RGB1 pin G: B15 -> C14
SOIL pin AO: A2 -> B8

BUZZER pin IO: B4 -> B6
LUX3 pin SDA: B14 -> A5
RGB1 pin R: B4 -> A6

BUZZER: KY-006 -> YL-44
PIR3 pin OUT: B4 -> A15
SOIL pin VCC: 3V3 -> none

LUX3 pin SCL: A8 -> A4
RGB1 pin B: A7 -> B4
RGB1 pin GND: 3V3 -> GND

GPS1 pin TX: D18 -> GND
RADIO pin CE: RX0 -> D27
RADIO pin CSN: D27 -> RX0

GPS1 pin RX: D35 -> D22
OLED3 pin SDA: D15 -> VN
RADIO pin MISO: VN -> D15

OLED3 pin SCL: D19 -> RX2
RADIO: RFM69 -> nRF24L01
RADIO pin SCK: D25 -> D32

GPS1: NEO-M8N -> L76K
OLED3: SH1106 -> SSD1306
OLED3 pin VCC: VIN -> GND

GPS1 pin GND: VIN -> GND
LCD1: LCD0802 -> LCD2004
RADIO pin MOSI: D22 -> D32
· · · · · · ·
What do the lines from the one with "RGB1 pin R: B4 -> A6" through the last line of the entries say? Print them word for word, both ends included, and nothing else.

RGB1 pin R: B4 -> A6

BUZZER: KY-006 -> YL-44
PIR3 pin OUT: B4 -> A15
SOIL pin VCC: 3V3 -> none

LUX3 pin SCL: A8 -> A4
RGB1 pin B: A7 -> B4
RGB1 pin GND: 3V3 -> GND

GPS1 pin TX: D18 -> GND
RADIO pin CE: RX0 -> D27
RADIO pin CSN: D27 -> RX0

GPS1 pin RX: D35 -> D22
OLED3 pin SDA: D15 -> VN
RADIO pin MISO: VN -> D15

OLED3 pin SCL: D19 -> RX2
RADIO: RFM69 -> nRF24L01
RADIO pin SCK: D25 -> D32

GPS1: NEO-M8N -> L76K
OLED3: SH1106 -> SSD1306
OLED3 pin VCC: VIN -> GND

GPS1 pin GND: VIN -> GND
LCD1: LCD0802 -> LCD2004
RADIO pin MOSI: D22 -> D32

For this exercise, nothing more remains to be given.